■ Direction ■
Convert the items from the start through the line containing "gray cross: rotated 4 degrees clockwise", including that line, into a Markdown table with the columns Row and Line. Number each row and omit blank lines.

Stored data

_ _ _

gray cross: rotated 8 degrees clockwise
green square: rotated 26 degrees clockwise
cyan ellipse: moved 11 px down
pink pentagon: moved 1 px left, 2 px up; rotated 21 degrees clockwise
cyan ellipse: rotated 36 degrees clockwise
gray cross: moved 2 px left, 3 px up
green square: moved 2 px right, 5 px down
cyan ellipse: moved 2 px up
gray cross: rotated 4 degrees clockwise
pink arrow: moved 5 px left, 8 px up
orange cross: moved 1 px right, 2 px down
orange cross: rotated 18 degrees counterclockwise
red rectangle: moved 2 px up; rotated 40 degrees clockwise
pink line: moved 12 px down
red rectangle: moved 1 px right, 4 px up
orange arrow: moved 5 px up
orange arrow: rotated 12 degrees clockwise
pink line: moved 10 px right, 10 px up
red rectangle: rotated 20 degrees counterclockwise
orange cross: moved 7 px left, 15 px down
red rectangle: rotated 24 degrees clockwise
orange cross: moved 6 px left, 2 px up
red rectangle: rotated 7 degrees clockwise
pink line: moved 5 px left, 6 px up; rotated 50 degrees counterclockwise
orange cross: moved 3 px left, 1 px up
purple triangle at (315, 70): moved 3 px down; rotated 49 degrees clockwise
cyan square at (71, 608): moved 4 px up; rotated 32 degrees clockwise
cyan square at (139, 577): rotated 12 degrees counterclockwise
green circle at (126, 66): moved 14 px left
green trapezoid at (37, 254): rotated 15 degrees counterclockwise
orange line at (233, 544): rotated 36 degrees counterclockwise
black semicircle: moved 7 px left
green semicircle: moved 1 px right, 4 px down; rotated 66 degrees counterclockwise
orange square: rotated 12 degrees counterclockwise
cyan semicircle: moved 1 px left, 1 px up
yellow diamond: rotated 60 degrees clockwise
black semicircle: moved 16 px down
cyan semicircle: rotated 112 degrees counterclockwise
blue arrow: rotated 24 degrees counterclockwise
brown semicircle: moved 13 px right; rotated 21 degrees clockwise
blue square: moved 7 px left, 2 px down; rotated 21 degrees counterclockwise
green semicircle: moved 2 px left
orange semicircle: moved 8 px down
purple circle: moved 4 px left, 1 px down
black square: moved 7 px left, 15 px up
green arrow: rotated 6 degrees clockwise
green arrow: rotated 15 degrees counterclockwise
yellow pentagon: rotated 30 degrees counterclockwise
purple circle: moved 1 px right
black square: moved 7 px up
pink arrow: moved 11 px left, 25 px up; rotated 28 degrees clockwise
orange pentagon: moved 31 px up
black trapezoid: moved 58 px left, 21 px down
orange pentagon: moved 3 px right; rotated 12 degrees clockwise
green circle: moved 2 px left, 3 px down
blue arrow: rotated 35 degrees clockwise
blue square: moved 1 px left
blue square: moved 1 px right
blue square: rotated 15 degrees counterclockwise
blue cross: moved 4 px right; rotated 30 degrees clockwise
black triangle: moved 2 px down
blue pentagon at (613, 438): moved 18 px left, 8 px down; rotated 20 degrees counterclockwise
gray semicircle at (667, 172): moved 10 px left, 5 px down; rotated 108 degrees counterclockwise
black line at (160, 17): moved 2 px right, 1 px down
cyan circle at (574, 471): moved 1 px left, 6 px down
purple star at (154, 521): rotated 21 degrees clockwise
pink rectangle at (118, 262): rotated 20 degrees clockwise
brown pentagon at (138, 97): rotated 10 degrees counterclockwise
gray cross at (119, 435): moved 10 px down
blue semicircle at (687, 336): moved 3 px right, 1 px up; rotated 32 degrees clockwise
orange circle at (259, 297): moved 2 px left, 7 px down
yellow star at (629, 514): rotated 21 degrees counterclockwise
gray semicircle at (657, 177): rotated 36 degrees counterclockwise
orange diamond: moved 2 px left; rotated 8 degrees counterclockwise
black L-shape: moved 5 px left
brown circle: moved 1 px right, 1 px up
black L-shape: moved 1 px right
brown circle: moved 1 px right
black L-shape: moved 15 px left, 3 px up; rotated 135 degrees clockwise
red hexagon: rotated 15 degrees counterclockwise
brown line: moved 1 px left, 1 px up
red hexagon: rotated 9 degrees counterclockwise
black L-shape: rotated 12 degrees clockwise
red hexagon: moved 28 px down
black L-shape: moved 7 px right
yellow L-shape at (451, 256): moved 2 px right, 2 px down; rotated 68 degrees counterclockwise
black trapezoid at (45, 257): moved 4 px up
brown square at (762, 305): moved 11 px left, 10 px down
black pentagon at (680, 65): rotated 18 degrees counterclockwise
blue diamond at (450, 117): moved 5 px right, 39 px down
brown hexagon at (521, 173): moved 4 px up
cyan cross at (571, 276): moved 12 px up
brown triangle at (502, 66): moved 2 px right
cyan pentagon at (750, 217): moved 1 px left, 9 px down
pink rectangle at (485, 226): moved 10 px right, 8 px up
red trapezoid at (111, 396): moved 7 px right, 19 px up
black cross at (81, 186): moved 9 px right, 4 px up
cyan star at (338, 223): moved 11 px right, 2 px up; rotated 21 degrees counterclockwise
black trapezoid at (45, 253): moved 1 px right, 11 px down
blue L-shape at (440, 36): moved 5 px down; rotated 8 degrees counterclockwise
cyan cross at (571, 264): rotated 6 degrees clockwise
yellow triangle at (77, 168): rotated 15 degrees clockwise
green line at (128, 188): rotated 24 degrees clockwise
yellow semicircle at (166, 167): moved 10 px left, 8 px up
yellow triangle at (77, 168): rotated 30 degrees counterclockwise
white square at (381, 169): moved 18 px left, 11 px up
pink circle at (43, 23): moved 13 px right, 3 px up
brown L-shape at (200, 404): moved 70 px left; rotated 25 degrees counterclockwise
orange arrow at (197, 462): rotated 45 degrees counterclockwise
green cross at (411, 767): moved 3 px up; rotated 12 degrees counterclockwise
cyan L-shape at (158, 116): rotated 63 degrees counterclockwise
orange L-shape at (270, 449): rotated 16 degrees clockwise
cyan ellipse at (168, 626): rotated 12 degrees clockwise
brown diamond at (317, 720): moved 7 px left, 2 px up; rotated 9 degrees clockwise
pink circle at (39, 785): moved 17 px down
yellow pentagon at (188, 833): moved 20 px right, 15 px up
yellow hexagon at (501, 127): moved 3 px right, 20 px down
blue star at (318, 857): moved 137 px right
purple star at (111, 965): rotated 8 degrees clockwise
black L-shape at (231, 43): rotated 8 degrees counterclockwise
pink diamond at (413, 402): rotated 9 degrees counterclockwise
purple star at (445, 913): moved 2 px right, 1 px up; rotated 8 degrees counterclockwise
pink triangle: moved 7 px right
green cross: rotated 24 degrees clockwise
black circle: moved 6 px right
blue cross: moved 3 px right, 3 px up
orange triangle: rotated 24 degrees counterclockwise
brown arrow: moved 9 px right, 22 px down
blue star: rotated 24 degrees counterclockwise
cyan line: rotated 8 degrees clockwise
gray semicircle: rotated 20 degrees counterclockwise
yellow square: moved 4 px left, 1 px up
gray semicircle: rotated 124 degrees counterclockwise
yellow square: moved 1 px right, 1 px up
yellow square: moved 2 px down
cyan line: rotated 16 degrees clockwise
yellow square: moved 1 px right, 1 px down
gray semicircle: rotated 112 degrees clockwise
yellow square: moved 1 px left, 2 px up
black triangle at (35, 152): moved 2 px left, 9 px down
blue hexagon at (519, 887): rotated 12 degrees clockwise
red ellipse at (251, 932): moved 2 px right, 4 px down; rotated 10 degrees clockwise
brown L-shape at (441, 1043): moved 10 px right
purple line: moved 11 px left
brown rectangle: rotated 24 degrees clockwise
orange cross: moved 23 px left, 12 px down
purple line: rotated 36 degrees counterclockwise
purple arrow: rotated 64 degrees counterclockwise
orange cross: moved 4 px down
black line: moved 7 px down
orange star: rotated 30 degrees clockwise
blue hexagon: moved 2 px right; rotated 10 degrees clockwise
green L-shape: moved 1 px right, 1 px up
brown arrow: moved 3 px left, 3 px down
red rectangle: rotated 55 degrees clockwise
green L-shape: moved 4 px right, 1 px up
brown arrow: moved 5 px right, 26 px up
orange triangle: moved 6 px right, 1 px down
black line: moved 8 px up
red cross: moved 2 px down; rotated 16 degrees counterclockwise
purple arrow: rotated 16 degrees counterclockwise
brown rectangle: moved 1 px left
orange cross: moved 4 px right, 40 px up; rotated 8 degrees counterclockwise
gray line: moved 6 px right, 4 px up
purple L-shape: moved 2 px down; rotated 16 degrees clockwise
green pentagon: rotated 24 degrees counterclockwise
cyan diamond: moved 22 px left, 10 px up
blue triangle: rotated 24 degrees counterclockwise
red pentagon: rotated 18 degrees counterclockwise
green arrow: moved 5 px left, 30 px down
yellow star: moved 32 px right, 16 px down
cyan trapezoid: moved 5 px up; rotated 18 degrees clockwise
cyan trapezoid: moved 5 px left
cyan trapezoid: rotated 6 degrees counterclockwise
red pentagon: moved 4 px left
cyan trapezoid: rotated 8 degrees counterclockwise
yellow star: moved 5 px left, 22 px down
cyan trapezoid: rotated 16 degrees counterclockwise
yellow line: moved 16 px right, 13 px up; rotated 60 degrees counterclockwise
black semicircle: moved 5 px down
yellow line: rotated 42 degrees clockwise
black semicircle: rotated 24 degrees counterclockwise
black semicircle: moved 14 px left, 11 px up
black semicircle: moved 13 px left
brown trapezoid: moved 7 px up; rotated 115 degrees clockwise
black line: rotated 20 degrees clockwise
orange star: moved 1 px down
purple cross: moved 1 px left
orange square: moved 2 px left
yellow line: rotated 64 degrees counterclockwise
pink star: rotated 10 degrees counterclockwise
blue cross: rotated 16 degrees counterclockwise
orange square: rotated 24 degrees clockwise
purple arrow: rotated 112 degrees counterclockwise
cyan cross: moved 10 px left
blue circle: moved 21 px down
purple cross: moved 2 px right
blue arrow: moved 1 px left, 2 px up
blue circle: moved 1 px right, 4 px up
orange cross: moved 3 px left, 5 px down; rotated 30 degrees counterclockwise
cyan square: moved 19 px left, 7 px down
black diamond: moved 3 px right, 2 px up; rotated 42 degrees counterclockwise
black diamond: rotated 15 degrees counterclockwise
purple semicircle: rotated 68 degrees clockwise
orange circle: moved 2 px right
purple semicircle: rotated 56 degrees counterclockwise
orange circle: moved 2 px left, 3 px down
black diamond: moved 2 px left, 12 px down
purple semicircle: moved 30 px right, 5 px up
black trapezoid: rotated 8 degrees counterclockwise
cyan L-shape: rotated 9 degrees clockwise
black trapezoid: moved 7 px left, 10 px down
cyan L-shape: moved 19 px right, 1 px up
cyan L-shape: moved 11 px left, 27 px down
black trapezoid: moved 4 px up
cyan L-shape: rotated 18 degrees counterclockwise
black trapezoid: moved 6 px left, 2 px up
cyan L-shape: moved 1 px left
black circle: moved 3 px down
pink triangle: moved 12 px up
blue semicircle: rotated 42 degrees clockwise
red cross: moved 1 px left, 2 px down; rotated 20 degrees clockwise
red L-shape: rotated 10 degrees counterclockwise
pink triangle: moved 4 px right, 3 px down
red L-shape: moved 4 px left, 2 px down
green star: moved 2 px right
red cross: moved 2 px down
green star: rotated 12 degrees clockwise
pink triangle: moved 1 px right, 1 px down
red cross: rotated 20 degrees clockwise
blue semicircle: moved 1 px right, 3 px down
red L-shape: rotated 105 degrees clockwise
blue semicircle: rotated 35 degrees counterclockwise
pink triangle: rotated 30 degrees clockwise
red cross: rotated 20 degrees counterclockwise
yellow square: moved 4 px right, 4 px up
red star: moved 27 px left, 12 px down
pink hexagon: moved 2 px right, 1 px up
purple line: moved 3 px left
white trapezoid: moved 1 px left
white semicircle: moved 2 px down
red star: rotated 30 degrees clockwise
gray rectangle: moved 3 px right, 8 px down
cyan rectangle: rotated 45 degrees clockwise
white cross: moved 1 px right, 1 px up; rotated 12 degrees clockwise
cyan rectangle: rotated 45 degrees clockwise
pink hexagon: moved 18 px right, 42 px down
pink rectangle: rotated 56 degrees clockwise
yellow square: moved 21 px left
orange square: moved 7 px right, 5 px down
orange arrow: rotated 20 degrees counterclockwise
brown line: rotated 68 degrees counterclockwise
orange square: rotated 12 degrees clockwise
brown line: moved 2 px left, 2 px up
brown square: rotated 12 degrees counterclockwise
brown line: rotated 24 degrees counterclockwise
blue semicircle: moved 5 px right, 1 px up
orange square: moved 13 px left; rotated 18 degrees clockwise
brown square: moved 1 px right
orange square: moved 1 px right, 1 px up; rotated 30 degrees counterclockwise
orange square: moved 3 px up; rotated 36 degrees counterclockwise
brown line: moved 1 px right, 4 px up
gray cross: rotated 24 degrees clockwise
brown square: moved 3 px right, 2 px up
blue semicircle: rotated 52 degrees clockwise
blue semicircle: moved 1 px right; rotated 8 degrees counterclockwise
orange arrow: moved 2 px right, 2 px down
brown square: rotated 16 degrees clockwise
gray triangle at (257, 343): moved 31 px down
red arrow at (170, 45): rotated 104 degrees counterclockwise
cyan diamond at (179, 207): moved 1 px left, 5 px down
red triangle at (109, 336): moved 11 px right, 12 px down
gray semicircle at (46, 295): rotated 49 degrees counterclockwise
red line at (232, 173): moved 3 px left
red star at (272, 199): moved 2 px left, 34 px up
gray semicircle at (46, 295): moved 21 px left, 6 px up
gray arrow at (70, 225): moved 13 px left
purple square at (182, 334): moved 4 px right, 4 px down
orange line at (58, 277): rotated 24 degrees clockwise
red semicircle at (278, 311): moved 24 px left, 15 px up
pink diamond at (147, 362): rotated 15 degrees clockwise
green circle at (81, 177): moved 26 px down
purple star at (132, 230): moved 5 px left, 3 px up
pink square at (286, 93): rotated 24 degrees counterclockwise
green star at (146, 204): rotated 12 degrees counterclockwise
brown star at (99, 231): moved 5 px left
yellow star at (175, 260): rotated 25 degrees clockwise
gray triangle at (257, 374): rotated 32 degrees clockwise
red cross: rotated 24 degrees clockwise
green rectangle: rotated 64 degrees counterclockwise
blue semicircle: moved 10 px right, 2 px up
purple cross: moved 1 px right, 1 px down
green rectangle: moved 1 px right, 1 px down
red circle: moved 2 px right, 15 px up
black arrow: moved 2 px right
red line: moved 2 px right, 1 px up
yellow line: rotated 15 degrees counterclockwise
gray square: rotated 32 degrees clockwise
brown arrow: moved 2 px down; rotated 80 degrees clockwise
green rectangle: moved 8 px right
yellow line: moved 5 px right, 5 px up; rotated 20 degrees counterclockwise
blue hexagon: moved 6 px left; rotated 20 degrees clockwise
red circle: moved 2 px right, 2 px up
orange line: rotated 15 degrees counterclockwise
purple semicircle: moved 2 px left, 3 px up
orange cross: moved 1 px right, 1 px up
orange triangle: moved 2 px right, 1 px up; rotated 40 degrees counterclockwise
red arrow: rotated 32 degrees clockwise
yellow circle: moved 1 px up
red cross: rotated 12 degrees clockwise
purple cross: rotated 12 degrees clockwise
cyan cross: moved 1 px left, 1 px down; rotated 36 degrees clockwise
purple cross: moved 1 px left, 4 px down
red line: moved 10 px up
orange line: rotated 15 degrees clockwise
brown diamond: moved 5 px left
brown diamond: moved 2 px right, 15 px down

_ _ _

■ Solution to this problem ■
| Row | Line |
|---|---|
| 1 | gray cross: rotated 8 degrees clockwise |
| 2 | green square: rotated 26 degrees clockwise |
| 3 | cyan ellipse: moved 11 px down |
| 4 | pink pentagon: moved 1 px left, 2 px up; rotated 21 degrees clockwise |
| 5 | cyan ellipse: rotated 36 degrees clockwise |
| 6 | gray cross: moved 2 px left, 3 px up |
| 7 | green square: moved 2 px right, 5 px down |
| 8 | cyan ellipse: moved 2 px up |
| 9 | gray cross: rotated 4 degrees clockwise |